# WHAT TO PRODUCE
Wherever a line of the data contains "drzewko", copy that line.

# GIVEN ENTRIES
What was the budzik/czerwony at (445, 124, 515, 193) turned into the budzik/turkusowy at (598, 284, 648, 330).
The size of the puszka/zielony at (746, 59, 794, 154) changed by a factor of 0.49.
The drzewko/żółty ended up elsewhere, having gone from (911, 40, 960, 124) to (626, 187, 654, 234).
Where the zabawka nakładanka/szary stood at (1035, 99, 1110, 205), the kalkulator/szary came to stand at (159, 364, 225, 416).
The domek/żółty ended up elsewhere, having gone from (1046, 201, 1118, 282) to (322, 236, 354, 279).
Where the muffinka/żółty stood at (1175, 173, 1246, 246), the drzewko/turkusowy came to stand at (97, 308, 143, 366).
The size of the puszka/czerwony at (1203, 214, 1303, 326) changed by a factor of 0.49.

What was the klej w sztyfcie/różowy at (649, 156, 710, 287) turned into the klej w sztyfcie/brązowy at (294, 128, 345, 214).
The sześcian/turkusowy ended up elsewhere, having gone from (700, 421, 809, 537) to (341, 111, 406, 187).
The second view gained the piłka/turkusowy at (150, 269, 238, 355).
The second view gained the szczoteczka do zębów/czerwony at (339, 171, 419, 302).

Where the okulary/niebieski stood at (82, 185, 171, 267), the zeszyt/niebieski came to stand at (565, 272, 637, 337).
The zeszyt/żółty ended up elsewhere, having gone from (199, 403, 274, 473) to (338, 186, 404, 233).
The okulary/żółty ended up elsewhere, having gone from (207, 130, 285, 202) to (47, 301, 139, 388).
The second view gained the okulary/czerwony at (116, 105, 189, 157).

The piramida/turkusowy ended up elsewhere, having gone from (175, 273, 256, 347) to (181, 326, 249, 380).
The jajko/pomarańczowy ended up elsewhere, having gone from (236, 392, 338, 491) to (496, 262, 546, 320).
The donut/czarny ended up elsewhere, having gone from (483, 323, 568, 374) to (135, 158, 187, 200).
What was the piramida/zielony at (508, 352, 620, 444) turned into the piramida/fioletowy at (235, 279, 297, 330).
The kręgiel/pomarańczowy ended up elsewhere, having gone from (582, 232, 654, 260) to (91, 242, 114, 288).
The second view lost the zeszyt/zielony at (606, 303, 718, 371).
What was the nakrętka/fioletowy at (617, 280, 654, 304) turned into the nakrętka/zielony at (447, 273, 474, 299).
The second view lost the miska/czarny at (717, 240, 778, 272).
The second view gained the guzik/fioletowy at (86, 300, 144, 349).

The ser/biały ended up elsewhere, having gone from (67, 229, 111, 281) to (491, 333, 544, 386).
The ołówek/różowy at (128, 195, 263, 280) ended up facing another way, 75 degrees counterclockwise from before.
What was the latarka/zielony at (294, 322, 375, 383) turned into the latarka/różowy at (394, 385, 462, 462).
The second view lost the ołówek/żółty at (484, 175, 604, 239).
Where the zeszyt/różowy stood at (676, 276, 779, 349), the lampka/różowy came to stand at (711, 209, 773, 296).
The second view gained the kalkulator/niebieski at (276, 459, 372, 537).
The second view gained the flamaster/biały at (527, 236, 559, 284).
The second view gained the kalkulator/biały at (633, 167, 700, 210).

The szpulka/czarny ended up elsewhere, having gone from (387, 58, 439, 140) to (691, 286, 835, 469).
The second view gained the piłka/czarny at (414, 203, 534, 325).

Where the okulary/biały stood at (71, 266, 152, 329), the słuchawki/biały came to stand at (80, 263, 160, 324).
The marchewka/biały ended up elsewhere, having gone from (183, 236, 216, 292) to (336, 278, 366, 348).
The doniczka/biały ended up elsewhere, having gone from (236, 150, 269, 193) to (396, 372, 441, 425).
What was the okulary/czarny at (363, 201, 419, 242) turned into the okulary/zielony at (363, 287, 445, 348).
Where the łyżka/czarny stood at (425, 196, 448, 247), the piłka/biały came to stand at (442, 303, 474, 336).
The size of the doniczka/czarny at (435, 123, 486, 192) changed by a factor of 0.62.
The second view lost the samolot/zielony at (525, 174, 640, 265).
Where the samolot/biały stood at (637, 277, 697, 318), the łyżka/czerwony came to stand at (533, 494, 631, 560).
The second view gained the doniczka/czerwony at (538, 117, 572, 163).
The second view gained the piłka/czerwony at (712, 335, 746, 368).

# SOLUTION BELOW
The drzewko/żółty ended up elsewhere, having gone from (911, 40, 960, 124) to (626, 187, 654, 234).
Where the muffinka/żółty stood at (1175, 173, 1246, 246), the drzewko/turkusowy came to stand at (97, 308, 143, 366).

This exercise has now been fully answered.